%%

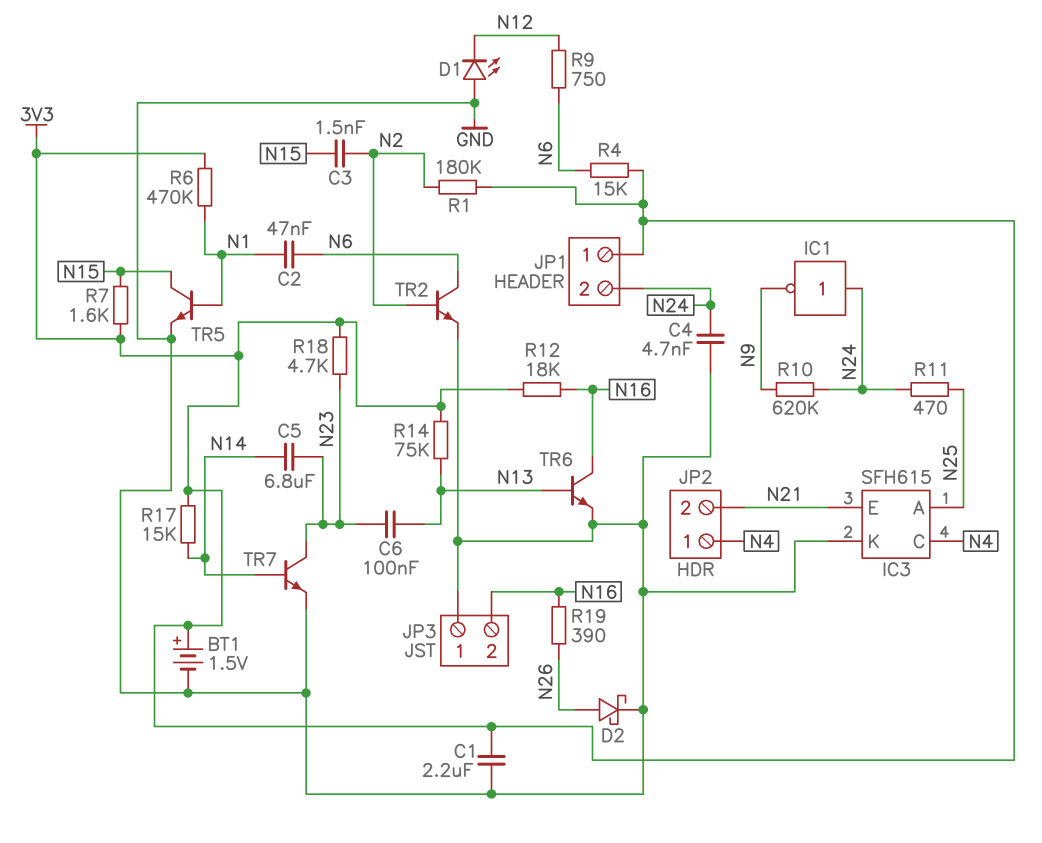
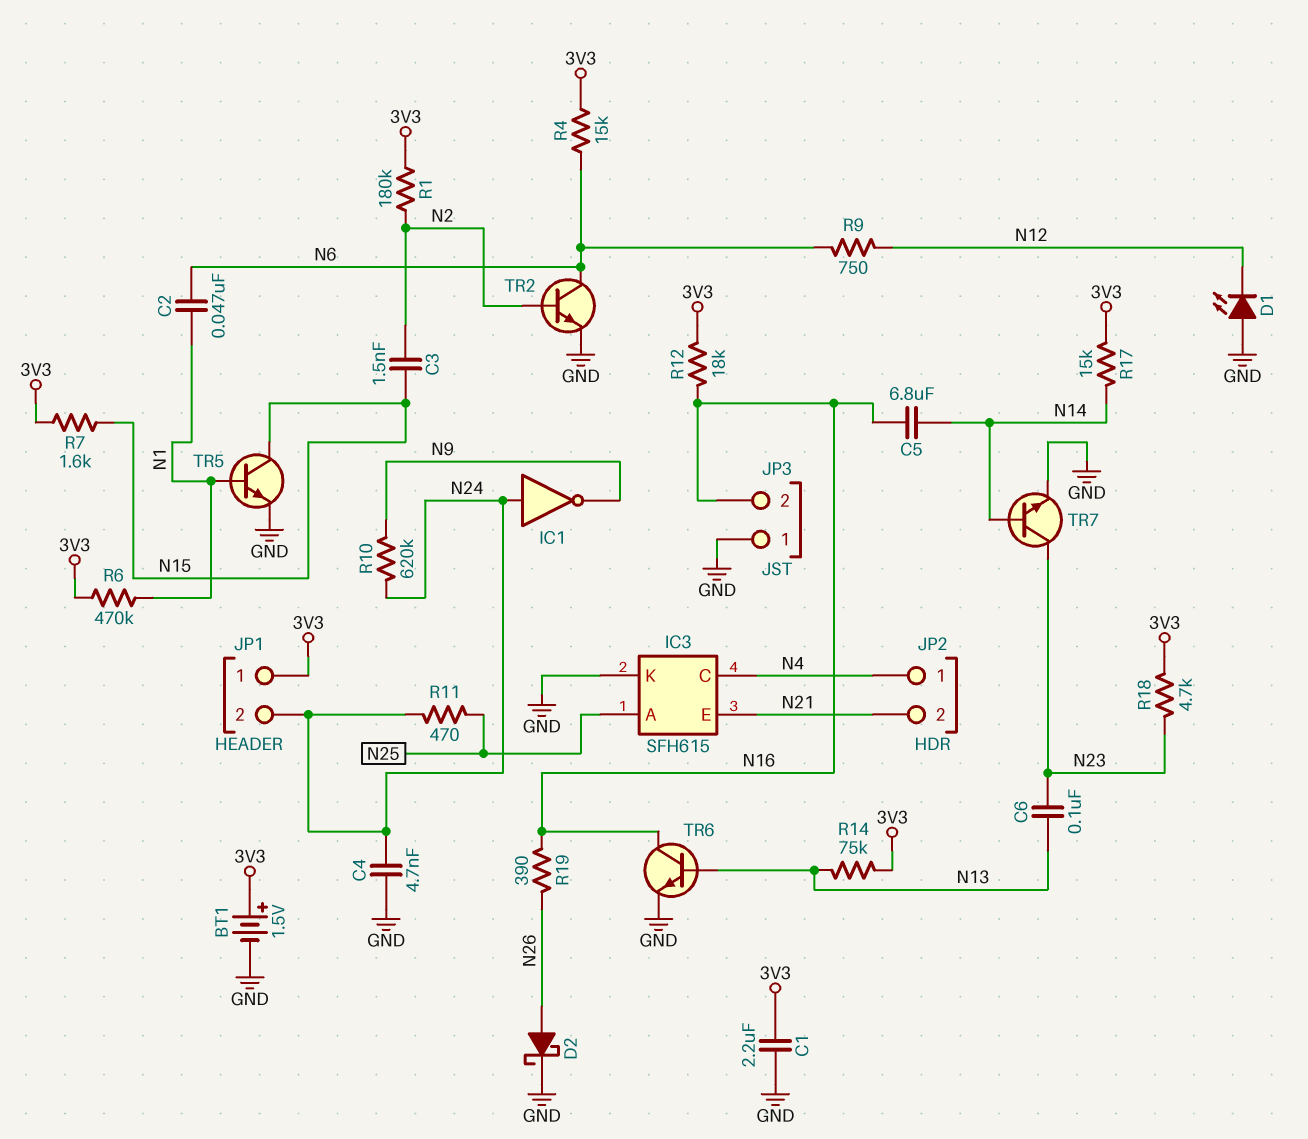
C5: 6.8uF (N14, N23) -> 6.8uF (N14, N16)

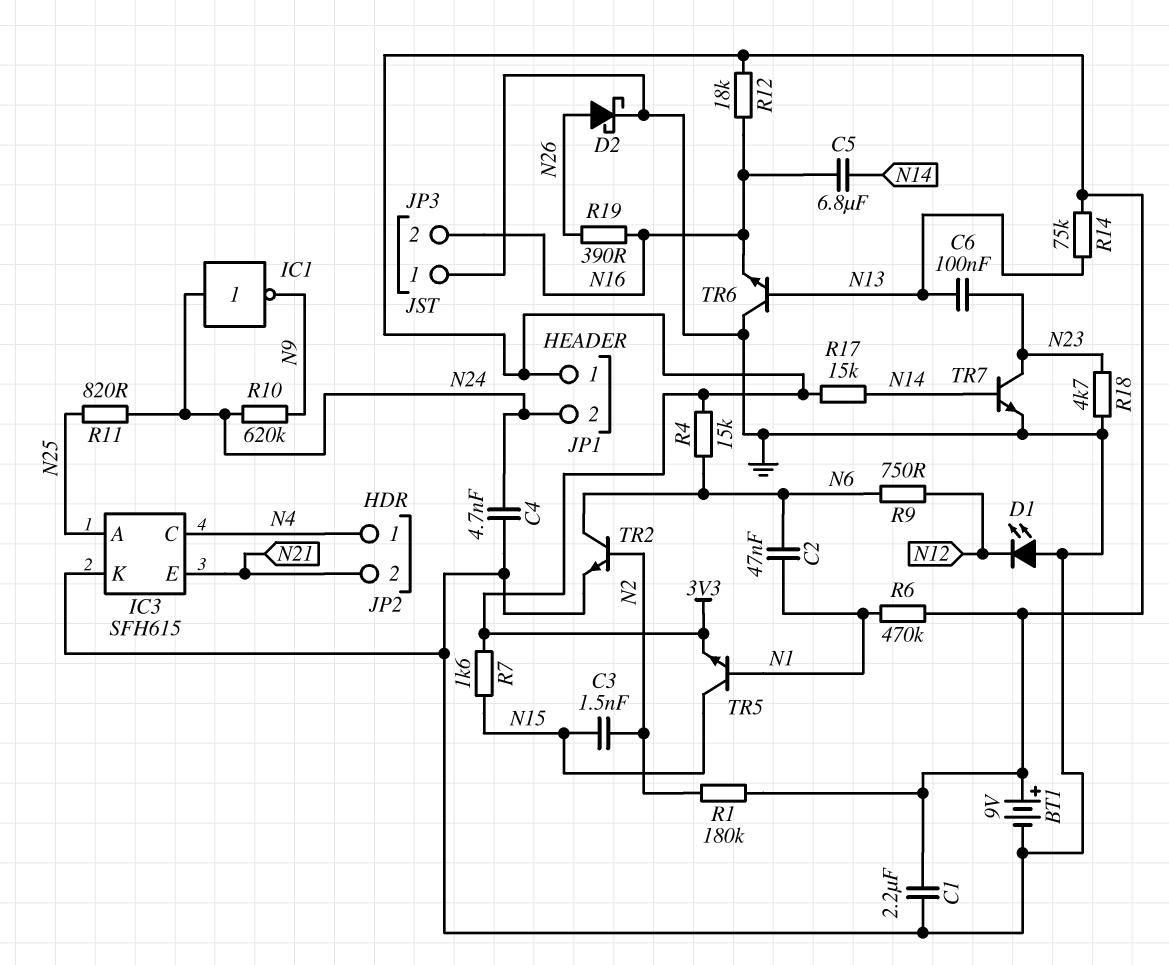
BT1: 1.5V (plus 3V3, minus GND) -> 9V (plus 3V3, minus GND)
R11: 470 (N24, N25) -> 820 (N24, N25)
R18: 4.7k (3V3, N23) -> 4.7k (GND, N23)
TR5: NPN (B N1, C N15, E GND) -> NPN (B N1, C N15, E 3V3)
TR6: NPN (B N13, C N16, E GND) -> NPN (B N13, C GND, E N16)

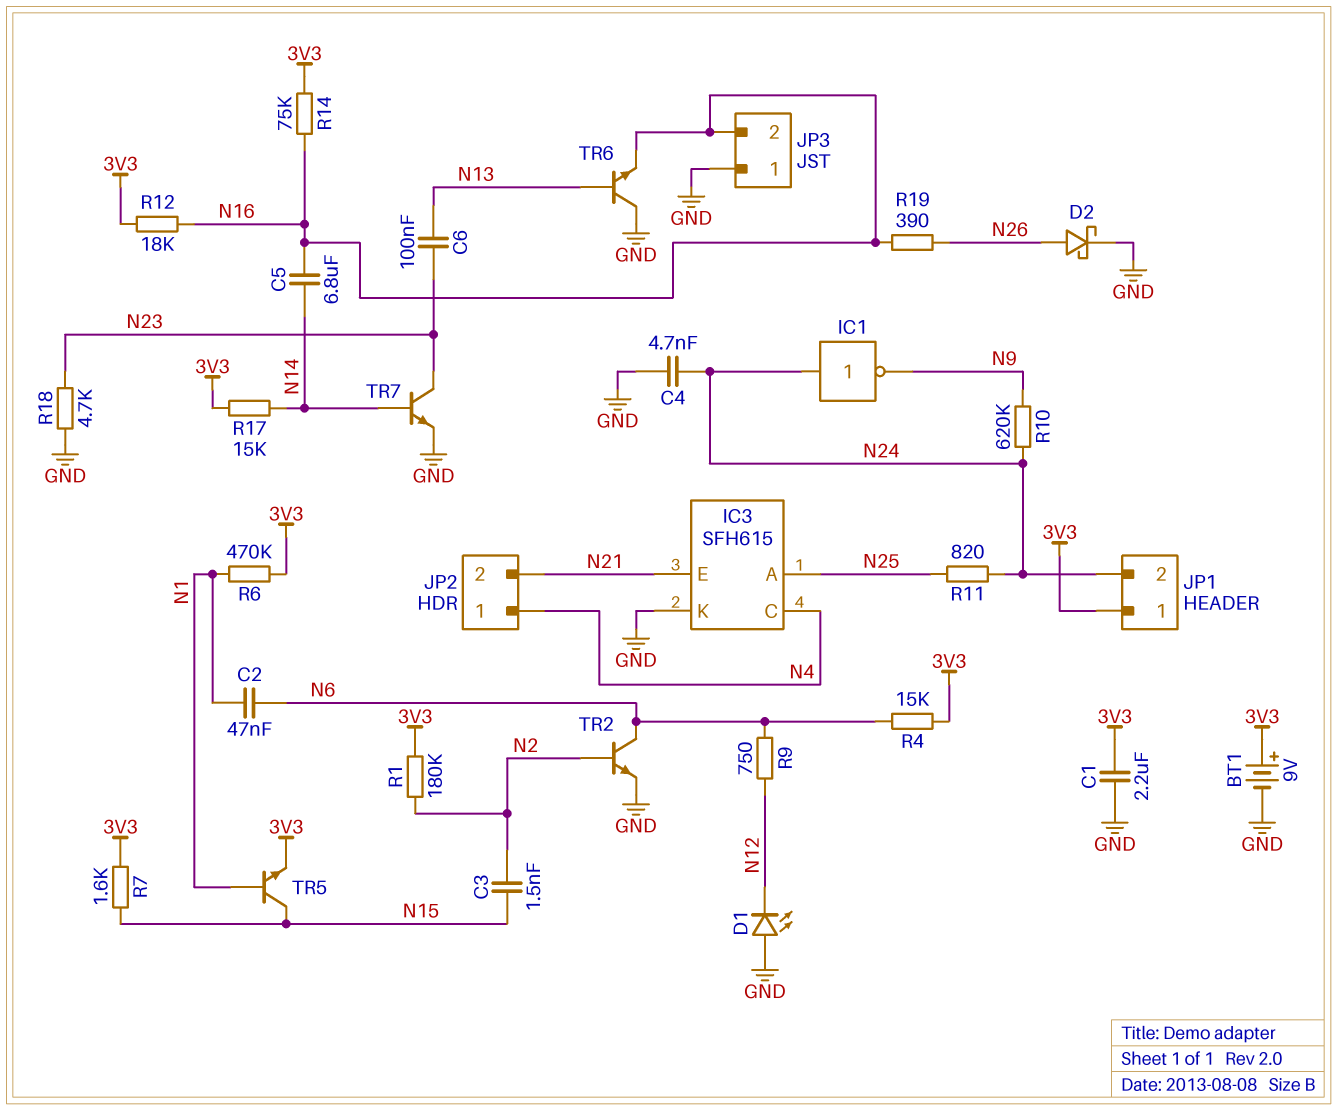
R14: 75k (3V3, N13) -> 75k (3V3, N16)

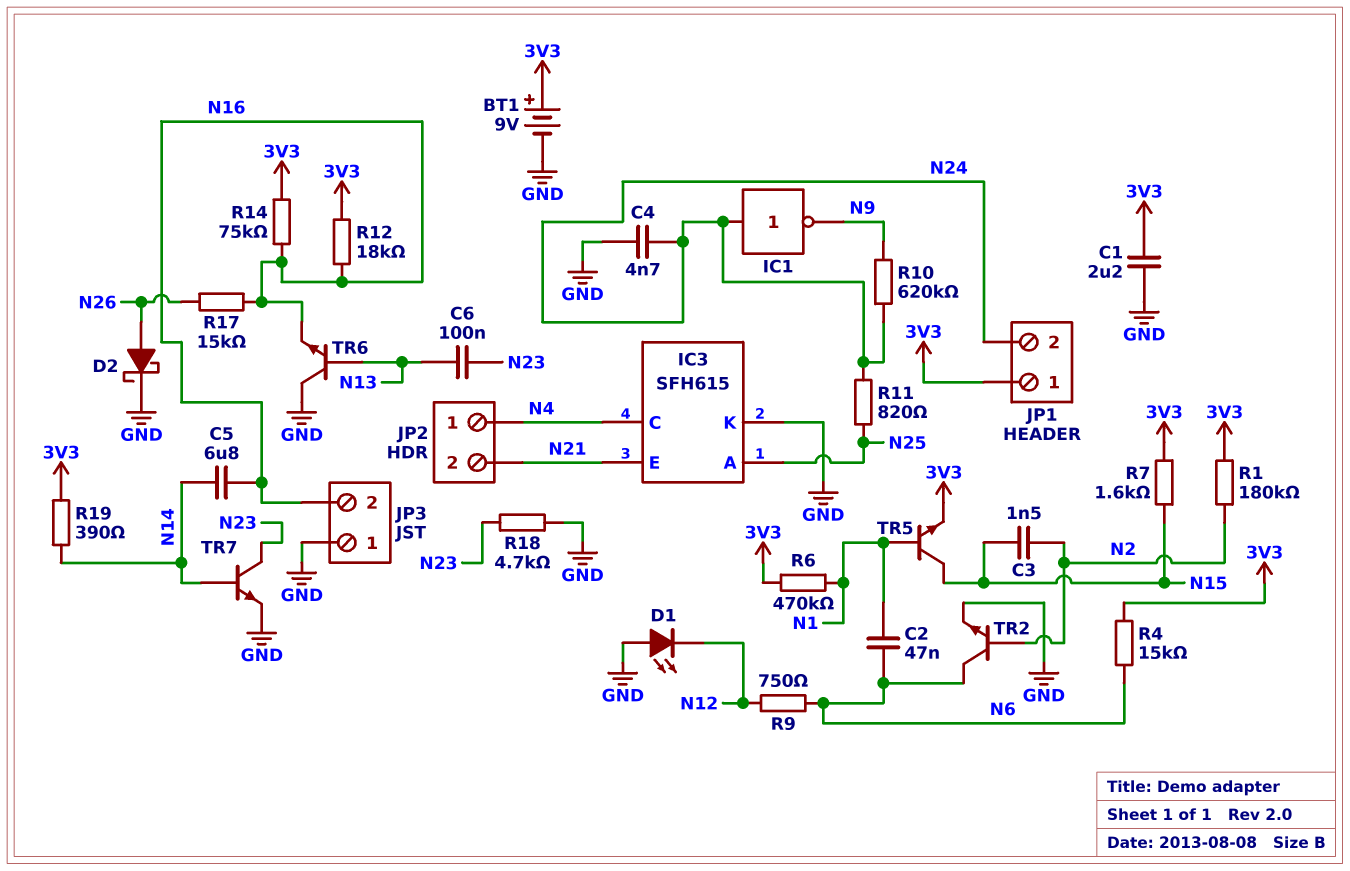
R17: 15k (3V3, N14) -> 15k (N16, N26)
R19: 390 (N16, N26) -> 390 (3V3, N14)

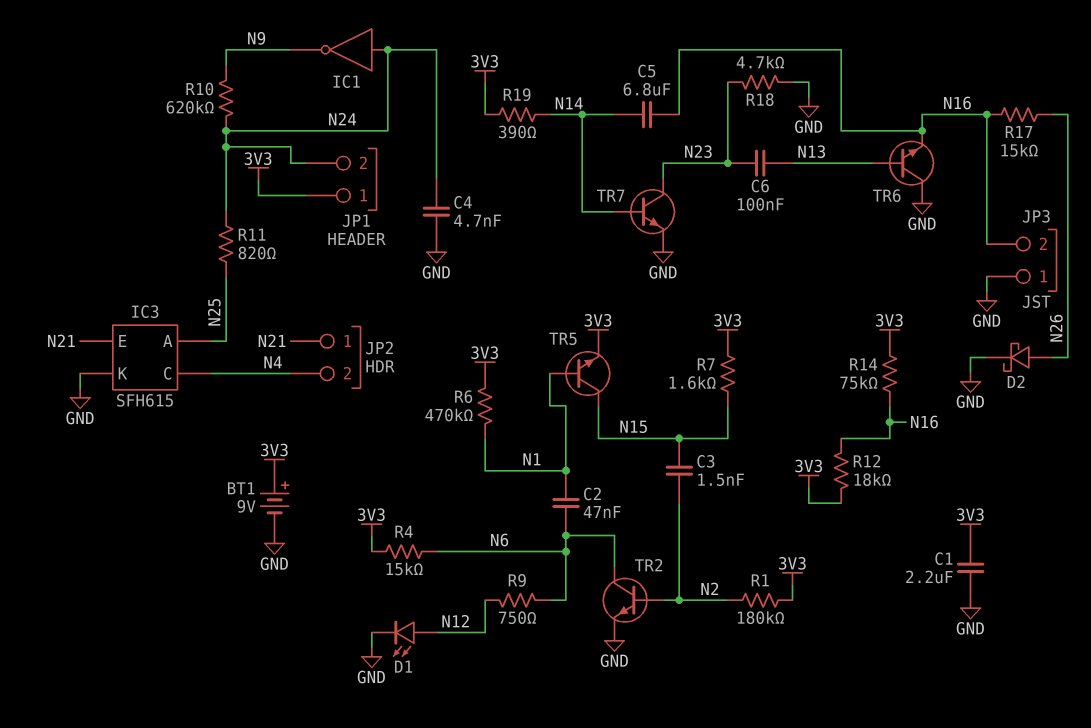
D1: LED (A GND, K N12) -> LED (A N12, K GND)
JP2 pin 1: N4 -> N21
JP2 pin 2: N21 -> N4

%%

# TASK TO COMPLETE:
Each line from the one containing "D1: LED (A GND, K N12) -> LED (A N12, K GND)" to the last line of the material above should be reproduced word for word, with nothing added.

# TASK OUTPUT:
D1: LED (A GND, K N12) -> LED (A N12, K GND)
JP2 pin 1: N4 -> N21
JP2 pin 2: N21 -> N4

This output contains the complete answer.